_TASK PROMPT:_ Your response should consist of the lines below, printed exactly.

(Coordinate-based object records)
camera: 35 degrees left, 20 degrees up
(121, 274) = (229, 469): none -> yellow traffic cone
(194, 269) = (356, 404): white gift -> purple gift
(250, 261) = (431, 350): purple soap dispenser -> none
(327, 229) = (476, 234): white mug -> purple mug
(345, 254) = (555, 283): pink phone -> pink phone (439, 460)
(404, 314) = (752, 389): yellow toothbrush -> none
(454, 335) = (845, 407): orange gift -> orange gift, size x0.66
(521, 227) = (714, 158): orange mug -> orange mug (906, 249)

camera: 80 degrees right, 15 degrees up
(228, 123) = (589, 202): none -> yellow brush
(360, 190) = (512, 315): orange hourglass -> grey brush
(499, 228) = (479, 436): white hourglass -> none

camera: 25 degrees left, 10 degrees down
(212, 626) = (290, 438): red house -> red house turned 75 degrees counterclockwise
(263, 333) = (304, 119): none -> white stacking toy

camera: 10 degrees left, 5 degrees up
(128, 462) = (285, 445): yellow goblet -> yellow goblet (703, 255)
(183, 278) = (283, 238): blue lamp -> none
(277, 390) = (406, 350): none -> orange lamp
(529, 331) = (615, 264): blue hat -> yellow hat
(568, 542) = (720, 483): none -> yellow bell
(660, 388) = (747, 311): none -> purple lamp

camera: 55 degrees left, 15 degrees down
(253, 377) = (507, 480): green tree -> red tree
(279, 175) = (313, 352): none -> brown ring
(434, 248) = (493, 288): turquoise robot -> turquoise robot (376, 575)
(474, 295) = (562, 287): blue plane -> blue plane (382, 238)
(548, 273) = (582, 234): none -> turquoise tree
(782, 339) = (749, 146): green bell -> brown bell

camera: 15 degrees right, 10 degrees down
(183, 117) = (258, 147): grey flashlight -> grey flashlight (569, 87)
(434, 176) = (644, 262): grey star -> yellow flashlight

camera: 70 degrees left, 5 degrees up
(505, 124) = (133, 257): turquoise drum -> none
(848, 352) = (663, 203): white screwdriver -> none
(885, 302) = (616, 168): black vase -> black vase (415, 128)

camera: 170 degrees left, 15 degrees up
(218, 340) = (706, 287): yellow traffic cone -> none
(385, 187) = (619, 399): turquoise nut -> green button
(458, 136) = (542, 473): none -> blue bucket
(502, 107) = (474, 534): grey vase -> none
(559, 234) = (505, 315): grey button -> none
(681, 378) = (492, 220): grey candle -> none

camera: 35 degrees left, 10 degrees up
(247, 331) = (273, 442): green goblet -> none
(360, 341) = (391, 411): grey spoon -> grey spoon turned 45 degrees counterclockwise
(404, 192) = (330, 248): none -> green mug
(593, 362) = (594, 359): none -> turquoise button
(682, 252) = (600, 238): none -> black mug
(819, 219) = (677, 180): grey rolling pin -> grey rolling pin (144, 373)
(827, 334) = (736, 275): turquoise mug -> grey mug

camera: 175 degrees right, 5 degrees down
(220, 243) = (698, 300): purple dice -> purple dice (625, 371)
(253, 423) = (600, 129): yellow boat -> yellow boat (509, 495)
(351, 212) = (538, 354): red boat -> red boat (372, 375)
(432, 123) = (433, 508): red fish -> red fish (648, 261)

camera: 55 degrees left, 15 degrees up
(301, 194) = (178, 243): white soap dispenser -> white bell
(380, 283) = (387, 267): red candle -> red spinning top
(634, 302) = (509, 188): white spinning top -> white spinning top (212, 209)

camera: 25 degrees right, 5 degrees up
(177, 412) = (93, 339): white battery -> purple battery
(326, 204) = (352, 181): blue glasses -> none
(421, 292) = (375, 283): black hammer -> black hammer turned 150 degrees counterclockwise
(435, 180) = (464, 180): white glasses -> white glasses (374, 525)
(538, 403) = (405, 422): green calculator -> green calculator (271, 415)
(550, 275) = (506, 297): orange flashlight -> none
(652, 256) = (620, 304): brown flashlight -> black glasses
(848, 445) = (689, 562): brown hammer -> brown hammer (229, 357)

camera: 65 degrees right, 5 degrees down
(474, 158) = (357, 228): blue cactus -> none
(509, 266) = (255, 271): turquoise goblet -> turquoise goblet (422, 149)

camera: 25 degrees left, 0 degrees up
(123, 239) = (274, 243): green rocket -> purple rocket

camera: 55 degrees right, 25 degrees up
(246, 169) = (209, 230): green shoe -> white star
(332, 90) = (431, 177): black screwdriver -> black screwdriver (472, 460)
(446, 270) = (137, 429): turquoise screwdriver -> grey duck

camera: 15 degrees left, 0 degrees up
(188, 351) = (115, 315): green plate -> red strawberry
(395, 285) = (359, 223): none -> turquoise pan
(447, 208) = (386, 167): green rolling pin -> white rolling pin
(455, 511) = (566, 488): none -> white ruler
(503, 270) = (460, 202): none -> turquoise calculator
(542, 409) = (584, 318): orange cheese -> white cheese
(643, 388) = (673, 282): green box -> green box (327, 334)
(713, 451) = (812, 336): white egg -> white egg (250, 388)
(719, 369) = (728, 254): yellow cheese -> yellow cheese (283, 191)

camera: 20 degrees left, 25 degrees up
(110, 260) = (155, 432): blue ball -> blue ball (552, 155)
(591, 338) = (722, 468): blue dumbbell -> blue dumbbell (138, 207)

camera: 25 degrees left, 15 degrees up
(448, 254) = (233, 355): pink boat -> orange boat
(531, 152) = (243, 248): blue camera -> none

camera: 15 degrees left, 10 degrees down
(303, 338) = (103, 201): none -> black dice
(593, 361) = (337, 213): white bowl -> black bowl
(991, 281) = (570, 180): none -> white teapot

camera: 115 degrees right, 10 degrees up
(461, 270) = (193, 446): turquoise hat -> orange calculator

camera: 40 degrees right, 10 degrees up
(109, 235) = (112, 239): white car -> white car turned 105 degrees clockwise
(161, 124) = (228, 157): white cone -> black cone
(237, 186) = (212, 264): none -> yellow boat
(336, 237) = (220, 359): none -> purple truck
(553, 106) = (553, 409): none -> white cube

_RESULT:_
camera: 35 degrees left, 20 degrees up
(121, 274) = (229, 469): none -> yellow traffic cone
(194, 269) = (356, 404): white gift -> purple gift
(250, 261) = (431, 350): purple soap dispenser -> none
(327, 229) = (476, 234): white mug -> purple mug
(345, 254) = (555, 283): pink phone -> pink phone (439, 460)
(404, 314) = (752, 389): yellow toothbrush -> none
(454, 335) = (845, 407): orange gift -> orange gift, size x0.66
(521, 227) = (714, 158): orange mug -> orange mug (906, 249)

camera: 80 degrees right, 15 degrees up
(228, 123) = (589, 202): none -> yellow brush
(360, 190) = (512, 315): orange hourglass -> grey brush
(499, 228) = (479, 436): white hourglass -> none

camera: 25 degrees left, 10 degrees down
(212, 626) = (290, 438): red house -> red house turned 75 degrees counterclockwise
(263, 333) = (304, 119): none -> white stacking toy

camera: 10 degrees left, 5 degrees up
(128, 462) = (285, 445): yellow goblet -> yellow goblet (703, 255)
(183, 278) = (283, 238): blue lamp -> none
(277, 390) = (406, 350): none -> orange lamp
(529, 331) = (615, 264): blue hat -> yellow hat
(568, 542) = (720, 483): none -> yellow bell
(660, 388) = (747, 311): none -> purple lamp

camera: 55 degrees left, 15 degrees down
(253, 377) = (507, 480): green tree -> red tree
(279, 175) = (313, 352): none -> brown ring
(434, 248) = (493, 288): turquoise robot -> turquoise robot (376, 575)
(474, 295) = (562, 287): blue plane -> blue plane (382, 238)
(548, 273) = (582, 234): none -> turquoise tree
(782, 339) = (749, 146): green bell -> brown bell

camera: 15 degrees right, 10 degrees down
(183, 117) = (258, 147): grey flashlight -> grey flashlight (569, 87)
(434, 176) = (644, 262): grey star -> yellow flashlight

camera: 70 degrees left, 5 degrees up
(505, 124) = (133, 257): turquoise drum -> none
(848, 352) = (663, 203): white screwdriver -> none
(885, 302) = (616, 168): black vase -> black vase (415, 128)

camera: 170 degrees left, 15 degrees up
(218, 340) = (706, 287): yellow traffic cone -> none
(385, 187) = (619, 399): turquoise nut -> green button
(458, 136) = (542, 473): none -> blue bucket
(502, 107) = (474, 534): grey vase -> none
(559, 234) = (505, 315): grey button -> none
(681, 378) = (492, 220): grey candle -> none

camera: 35 degrees left, 10 degrees up
(247, 331) = (273, 442): green goblet -> none
(360, 341) = (391, 411): grey spoon -> grey spoon turned 45 degrees counterclockwise
(404, 192) = (330, 248): none -> green mug
(593, 362) = (594, 359): none -> turquoise button
(682, 252) = (600, 238): none -> black mug
(819, 219) = (677, 180): grey rolling pin -> grey rolling pin (144, 373)
(827, 334) = (736, 275): turquoise mug -> grey mug

camera: 175 degrees right, 5 degrees down
(220, 243) = (698, 300): purple dice -> purple dice (625, 371)
(253, 423) = (600, 129): yellow boat -> yellow boat (509, 495)
(351, 212) = (538, 354): red boat -> red boat (372, 375)
(432, 123) = (433, 508): red fish -> red fish (648, 261)

camera: 55 degrees left, 15 degrees up
(301, 194) = (178, 243): white soap dispenser -> white bell
(380, 283) = (387, 267): red candle -> red spinning top
(634, 302) = (509, 188): white spinning top -> white spinning top (212, 209)

camera: 25 degrees right, 5 degrees up
(177, 412) = (93, 339): white battery -> purple battery
(326, 204) = (352, 181): blue glasses -> none
(421, 292) = (375, 283): black hammer -> black hammer turned 150 degrees counterclockwise
(435, 180) = (464, 180): white glasses -> white glasses (374, 525)
(538, 403) = (405, 422): green calculator -> green calculator (271, 415)
(550, 275) = (506, 297): orange flashlight -> none
(652, 256) = (620, 304): brown flashlight -> black glasses
(848, 445) = (689, 562): brown hammer -> brown hammer (229, 357)

camera: 65 degrees right, 5 degrees down
(474, 158) = (357, 228): blue cactus -> none
(509, 266) = (255, 271): turquoise goblet -> turquoise goblet (422, 149)

camera: 25 degrees left, 0 degrees up
(123, 239) = (274, 243): green rocket -> purple rocket

camera: 55 degrees right, 25 degrees up
(246, 169) = (209, 230): green shoe -> white star
(332, 90) = (431, 177): black screwdriver -> black screwdriver (472, 460)
(446, 270) = (137, 429): turquoise screwdriver -> grey duck

camera: 15 degrees left, 0 degrees up
(188, 351) = (115, 315): green plate -> red strawberry
(395, 285) = (359, 223): none -> turquoise pan
(447, 208) = (386, 167): green rolling pin -> white rolling pin
(455, 511) = (566, 488): none -> white ruler
(503, 270) = (460, 202): none -> turquoise calculator
(542, 409) = (584, 318): orange cheese -> white cheese
(643, 388) = (673, 282): green box -> green box (327, 334)
(713, 451) = (812, 336): white egg -> white egg (250, 388)
(719, 369) = (728, 254): yellow cheese -> yellow cheese (283, 191)

camera: 20 degrees left, 25 degrees up
(110, 260) = (155, 432): blue ball -> blue ball (552, 155)
(591, 338) = (722, 468): blue dumbbell -> blue dumbbell (138, 207)

camera: 25 degrees left, 15 degrees up
(448, 254) = (233, 355): pink boat -> orange boat
(531, 152) = (243, 248): blue camera -> none

camera: 15 degrees left, 10 degrees down
(303, 338) = (103, 201): none -> black dice
(593, 361) = (337, 213): white bowl -> black bowl
(991, 281) = (570, 180): none -> white teapot

camera: 115 degrees right, 10 degrees up
(461, 270) = (193, 446): turquoise hat -> orange calculator

camera: 40 degrees right, 10 degrees up
(109, 235) = (112, 239): white car -> white car turned 105 degrees clockwise
(161, 124) = (228, 157): white cone -> black cone
(237, 186) = (212, 264): none -> yellow boat
(336, 237) = (220, 359): none -> purple truck
(553, 106) = (553, 409): none -> white cube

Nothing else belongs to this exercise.